■ Directions ■
Up to the line containing "(533, 358) = (342, 171): orange", nothing is kept; from that line through the end of the data below, output every line exactly.

■ Supplied data ■
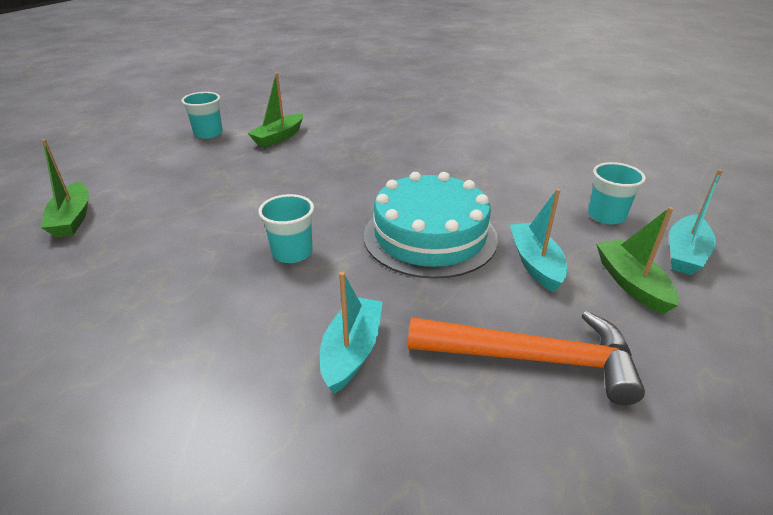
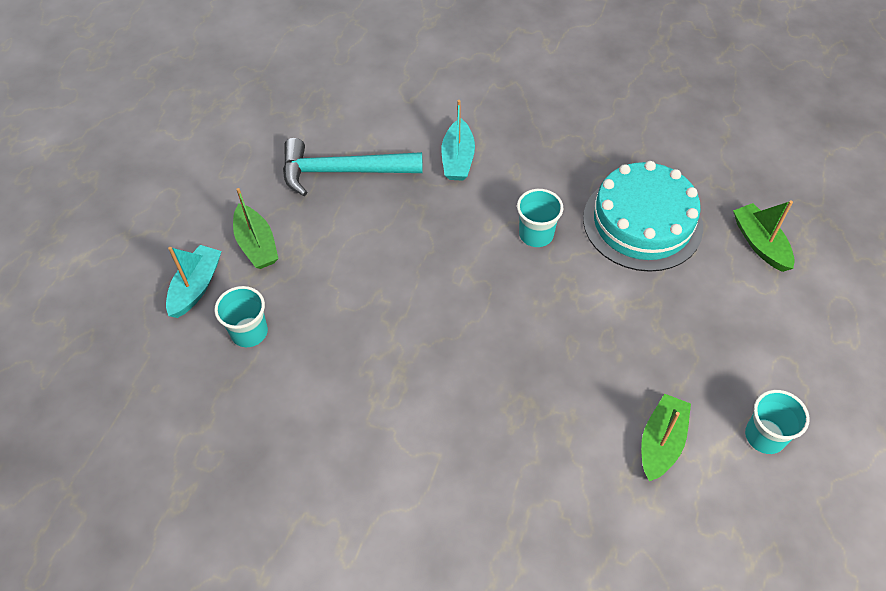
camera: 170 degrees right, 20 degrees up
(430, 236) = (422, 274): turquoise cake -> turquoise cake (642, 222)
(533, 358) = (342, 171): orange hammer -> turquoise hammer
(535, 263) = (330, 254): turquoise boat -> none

■ Solution to the exercise ■
(533, 358) = (342, 171): orange hammer -> turquoise hammer
(535, 263) = (330, 254): turquoise boat -> none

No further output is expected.